> _ASSIGNMENT_: All lines of the listing that contain "none" should be shown in full.
(Beginning of RECORD SET)
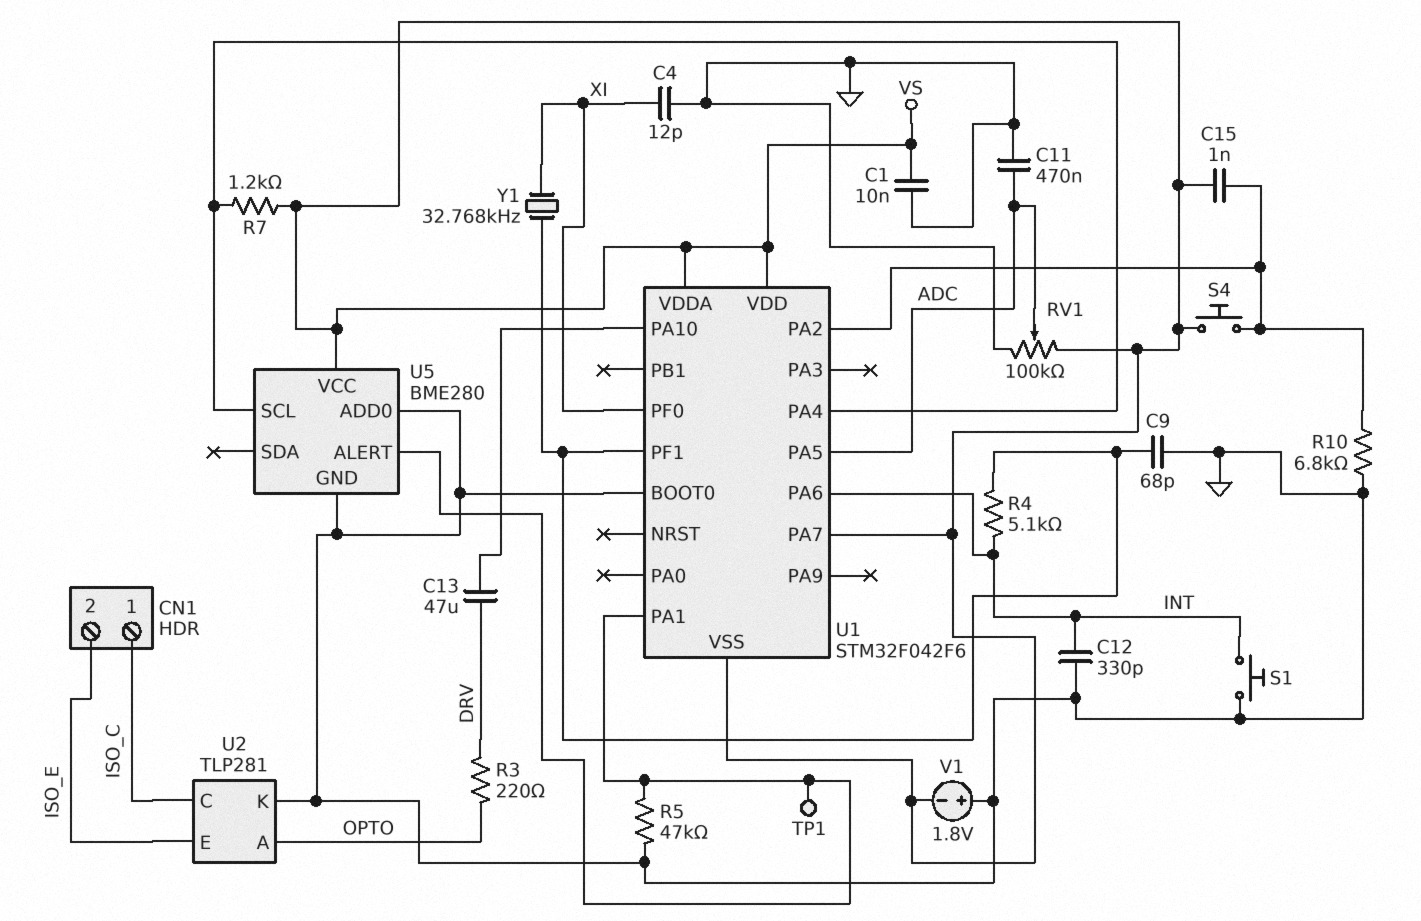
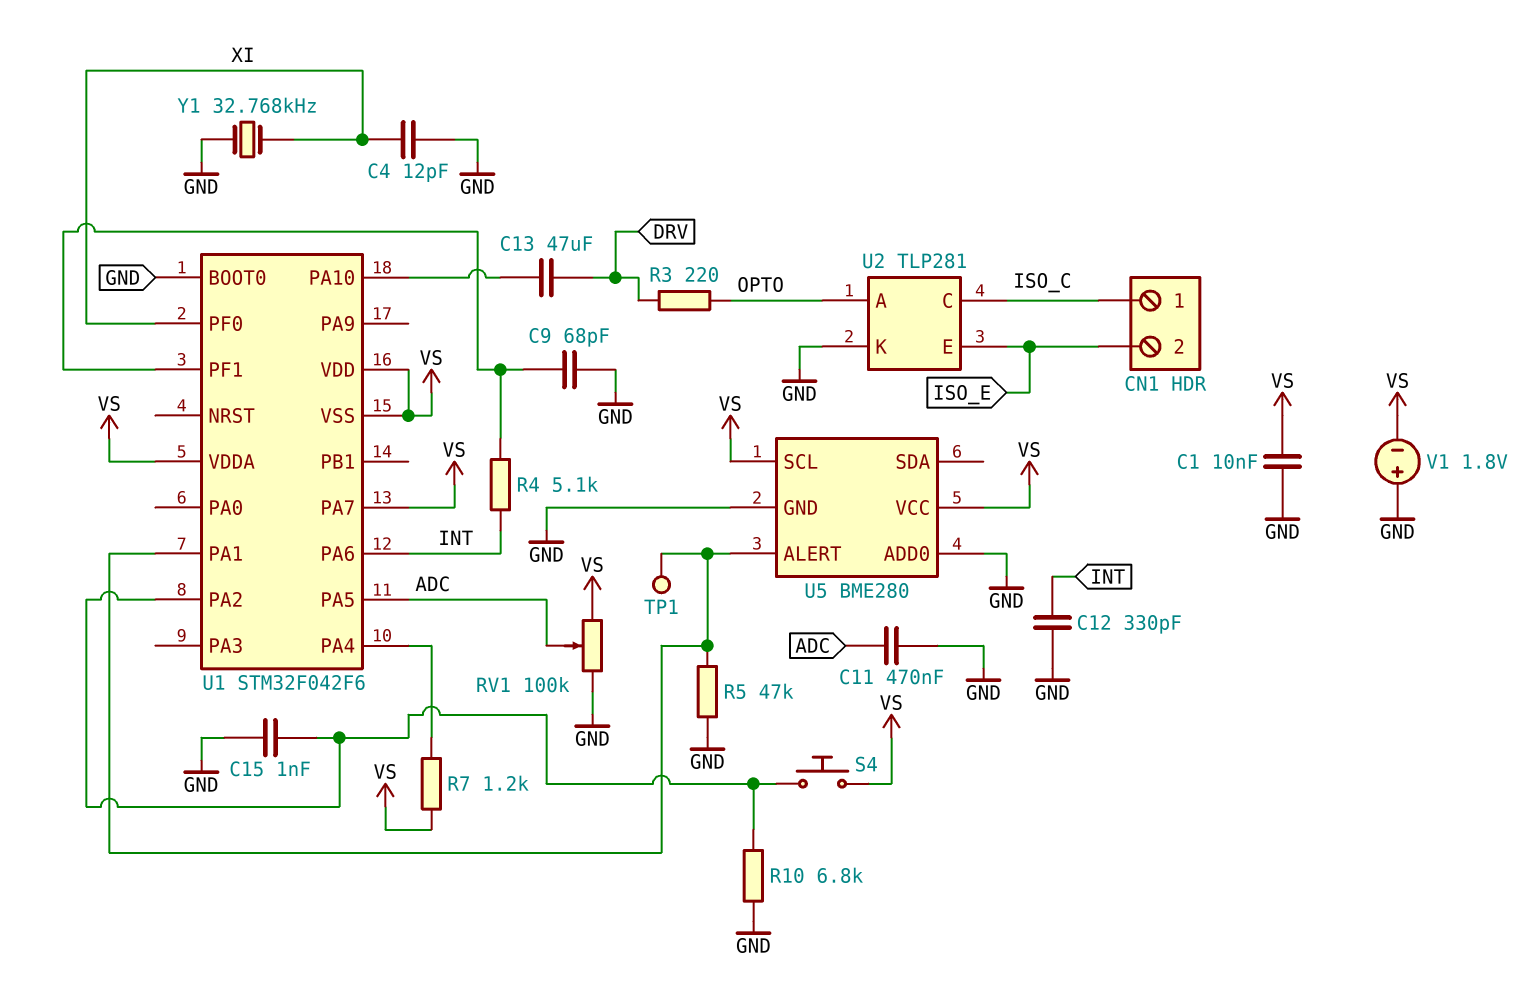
C15: 1nF (U1/PA2, VS) -> 1nF (GND, U1/PA2)
S1: button (GND, INT) -> none
U5 pin SCL: U1/PA4 -> VS
Y1: 32.768kHz (U1/PF1, XI) -> 32.768kHz (GND, XI)

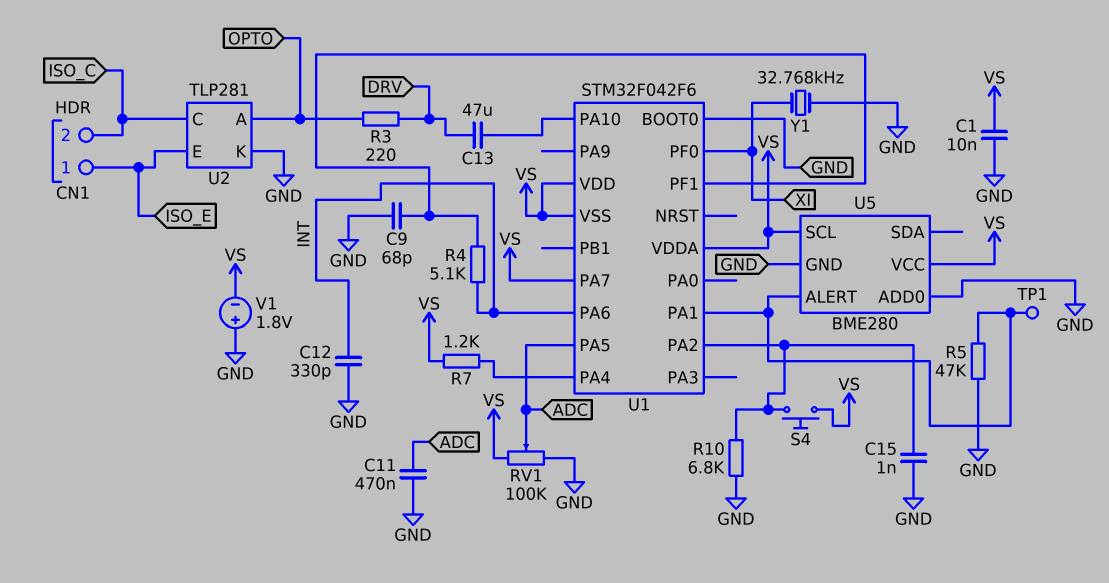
C4: 12pF (GND, XI) -> none
CN1 pin 1: ISO_C -> ISO_E
CN1 pin 2: ISO_E -> ISO_C

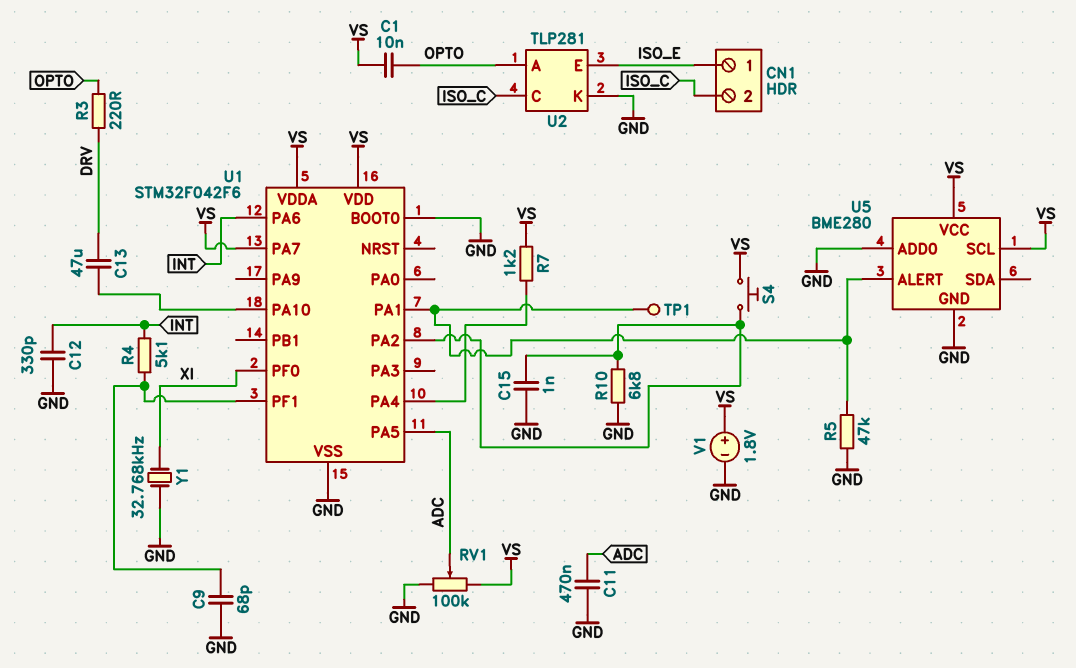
C1: 10nF (GND, VS) -> 10nF (OPTO, VS)
U1 pin VSS: VS -> GND
V1: 1.8V (plus GND, minus VS) -> 1.8V (plus VS, minus GND)

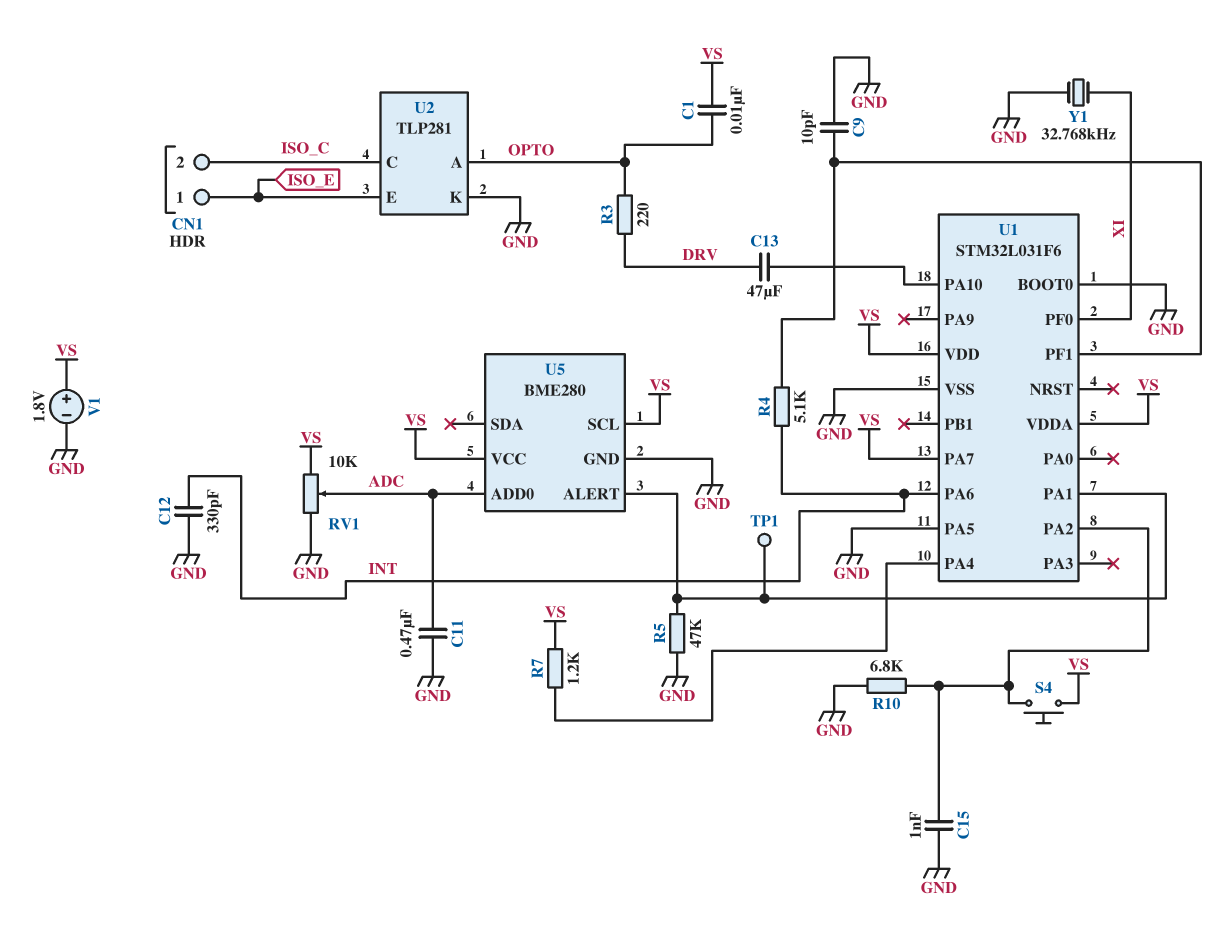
C9: 68pF (GND, U1/PF1) -> 10pF (GND, U1/PF1)
RV1: 100k (GND, VS, wiper ADC) -> 10k (GND, VS, wiper ADC)
U1: STM32F042F6 -> STM32L031F6
U1 pin PA5: ADC -> GND
U5 pin ADD0: GND -> ADC

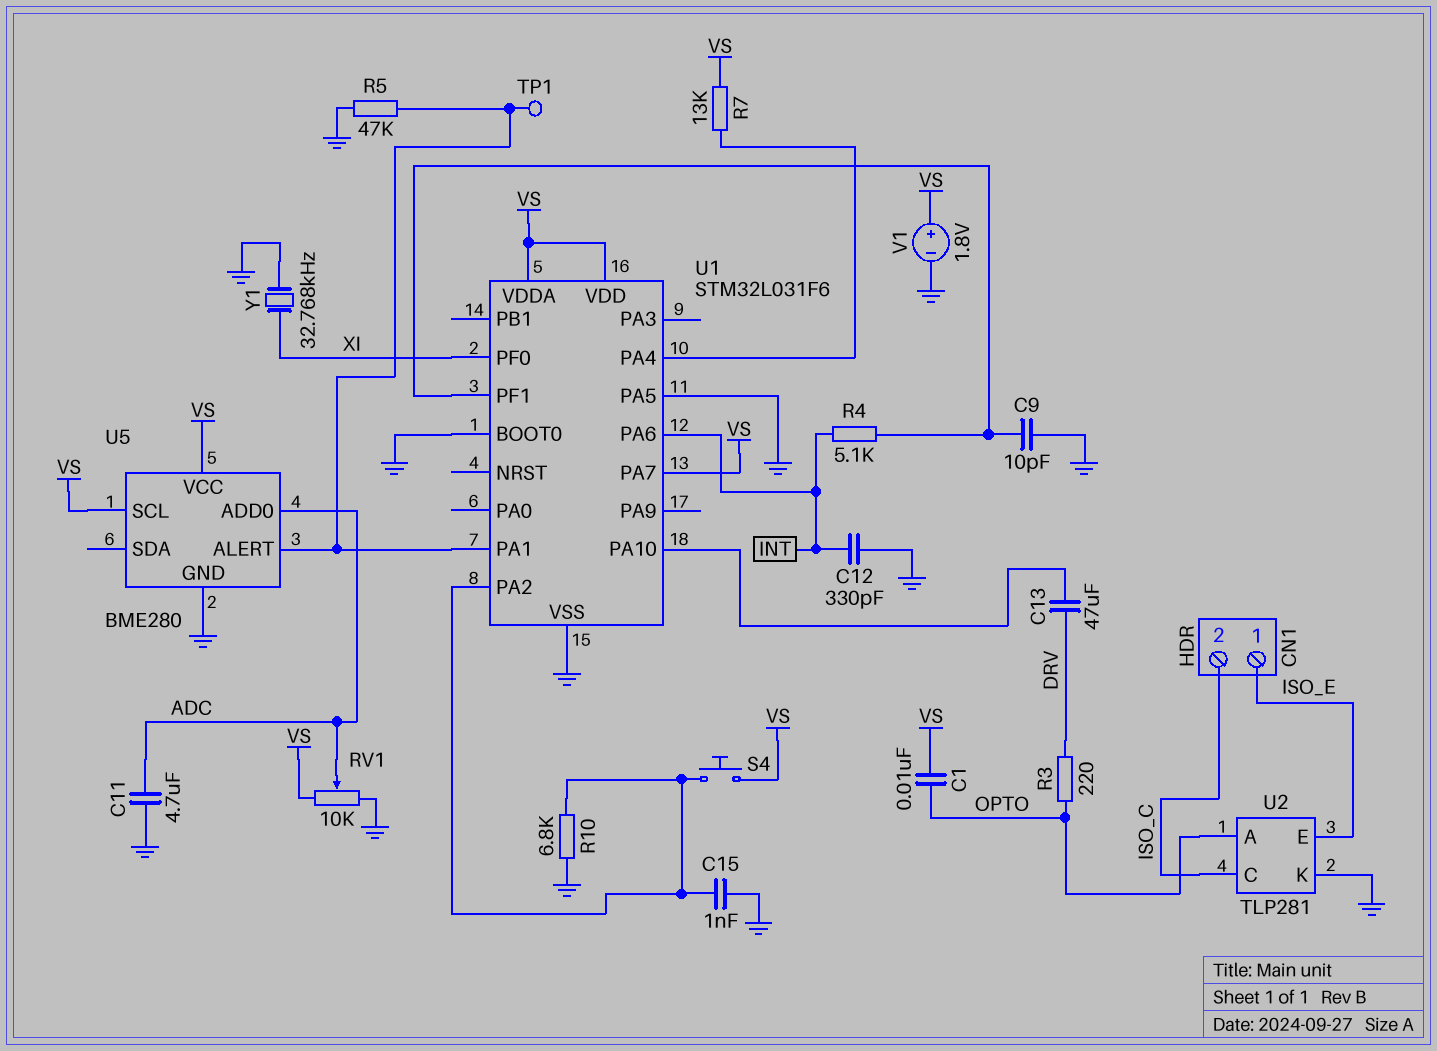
C11: 470nF (ADC, GND) -> 4.7uF (ADC, GND)
R7: 1.2k (U1/PA4, VS) -> 13k (U1/PA4, VS)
(End of RECORD SET)
> _RESPONSE BELOW_:
S1: button (GND, INT) -> none
C4: 12pF (GND, XI) -> none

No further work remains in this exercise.